- **AIM OF THE TASK**
Output the data below only from the line containing "black scissors: 10 -> 9" up to and including the line containing "yellow fish: 5 -> 7", exact and with the pictures left out.

- **DATA EXCERPTS**
-- Opening Marker --

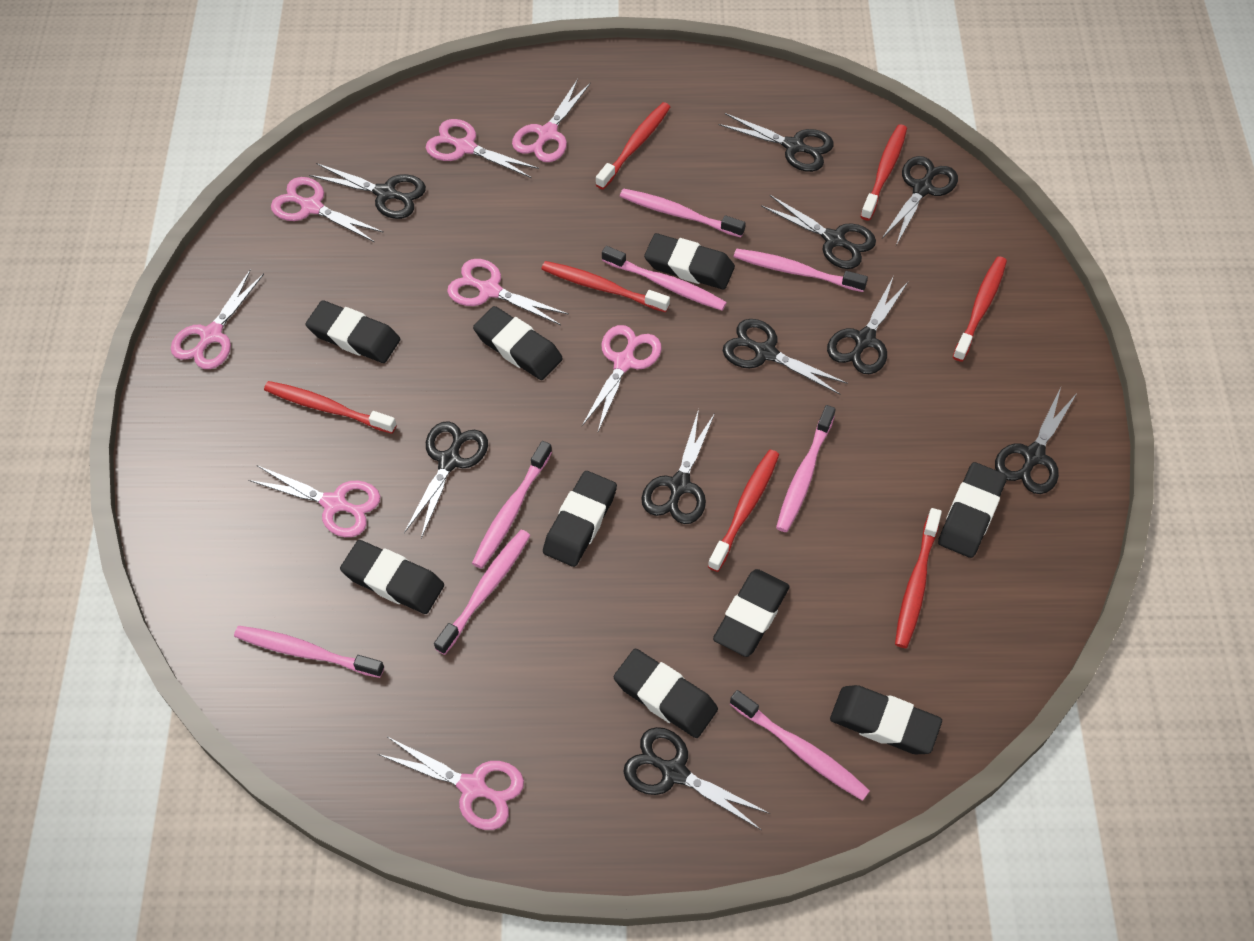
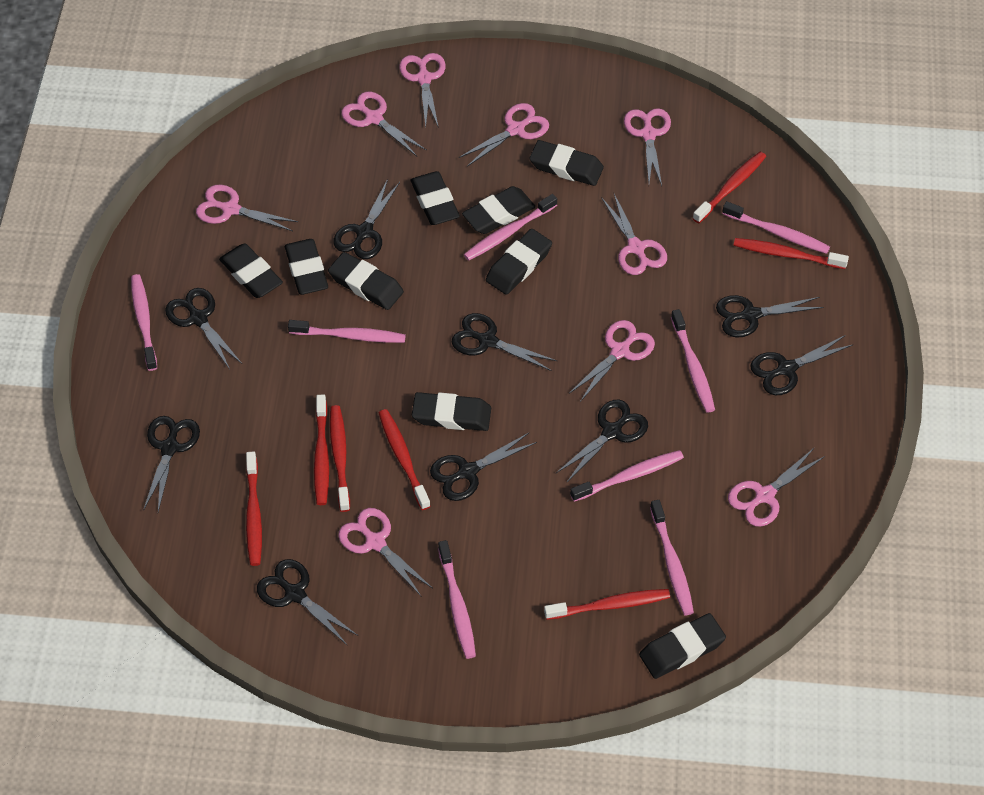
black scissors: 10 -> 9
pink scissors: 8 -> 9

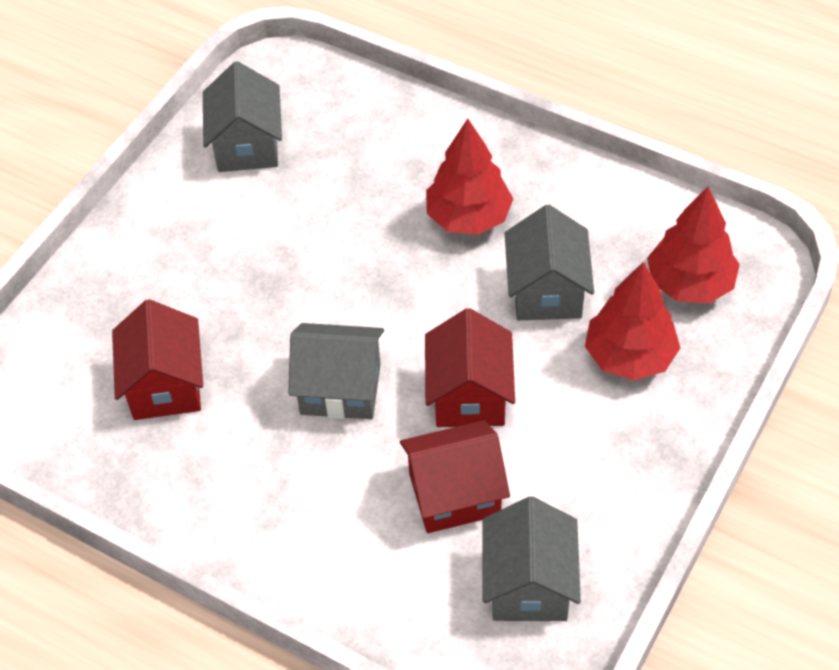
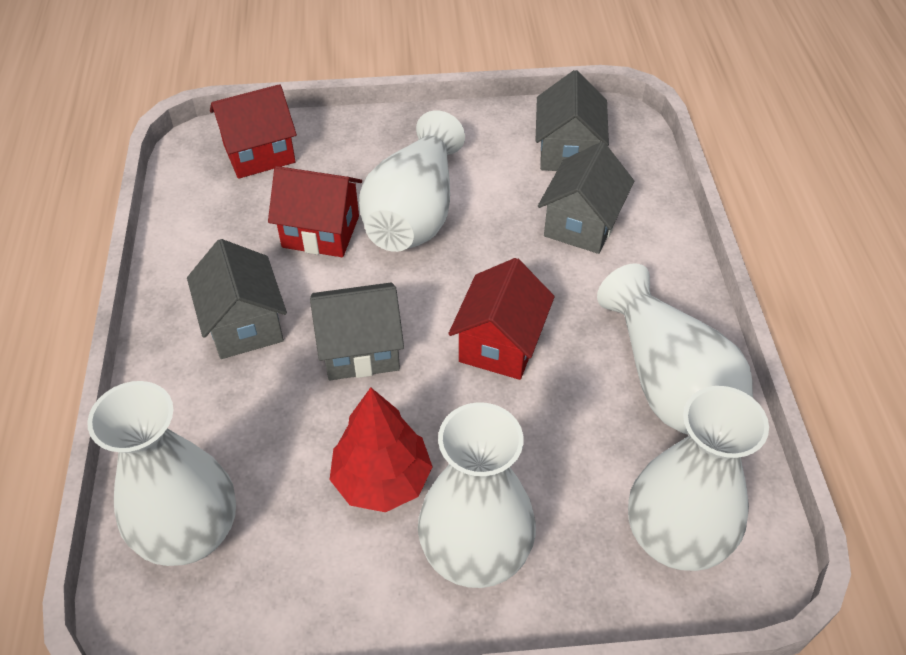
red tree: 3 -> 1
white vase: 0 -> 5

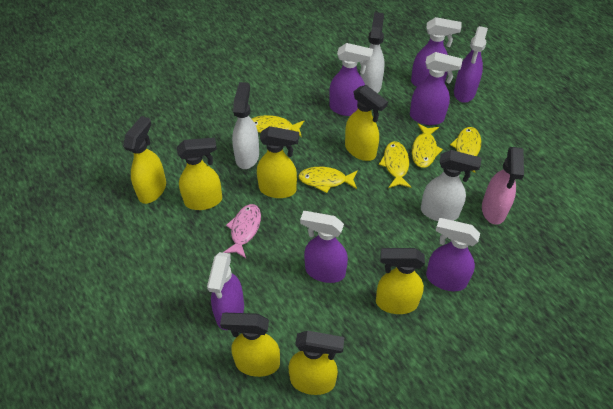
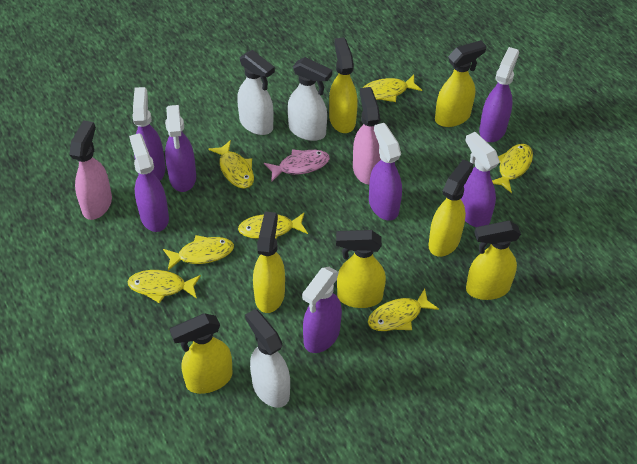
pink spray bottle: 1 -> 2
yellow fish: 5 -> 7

-- Closing Marker --
-- Opening Marker --

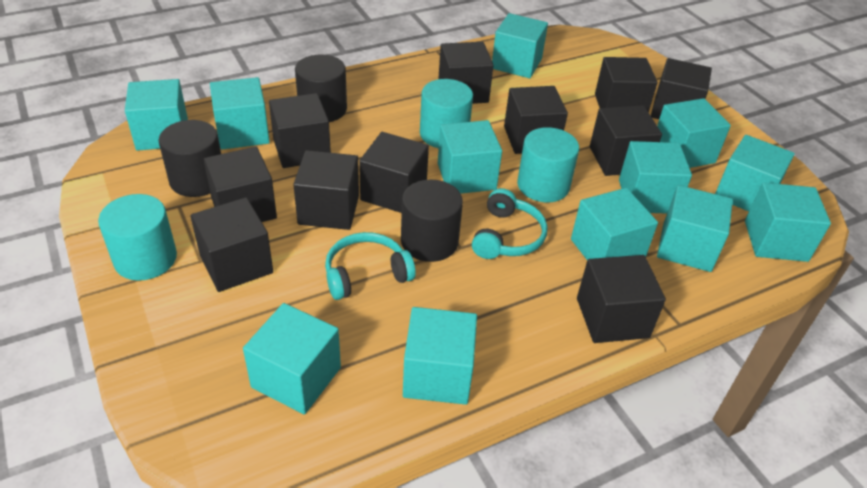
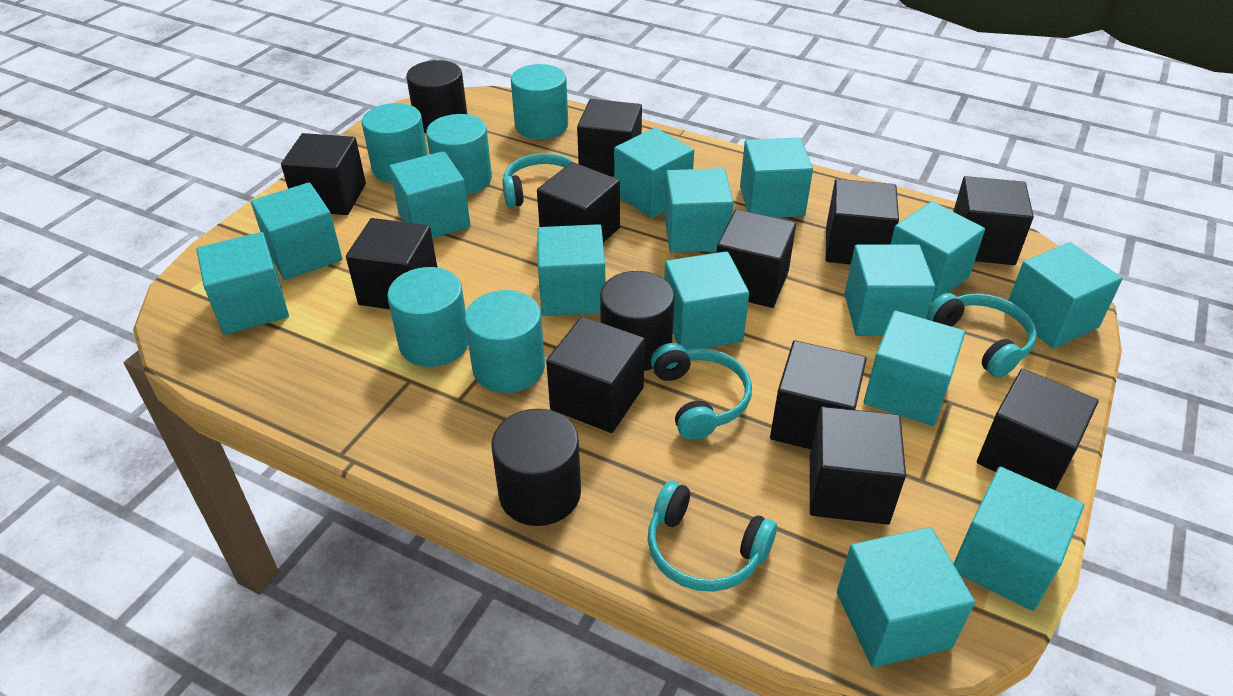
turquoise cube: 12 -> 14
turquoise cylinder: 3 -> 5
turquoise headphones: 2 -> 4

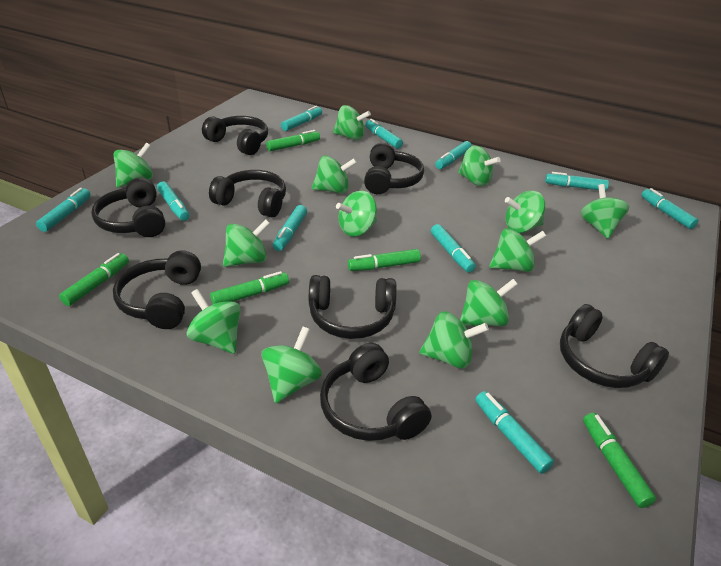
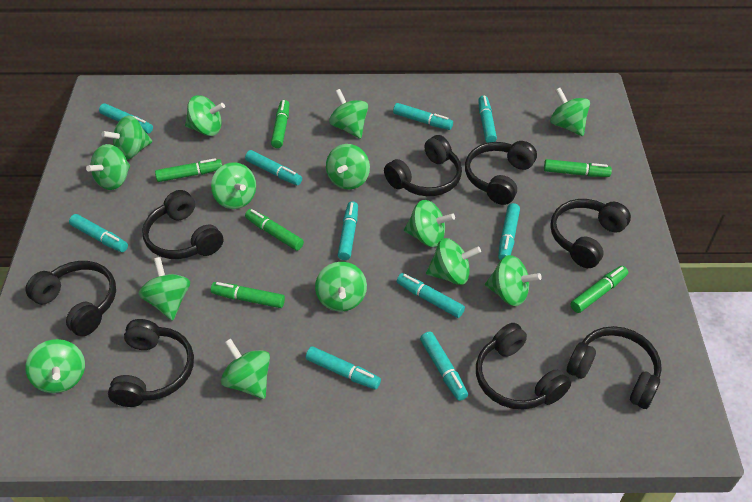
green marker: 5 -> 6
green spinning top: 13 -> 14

-- Closing Marker --

- **RESULT**
black scissors: 10 -> 9
pink scissors: 8 -> 9

red tree: 3 -> 1
white vase: 0 -> 5

pink spray bottle: 1 -> 2
yellow fish: 5 -> 7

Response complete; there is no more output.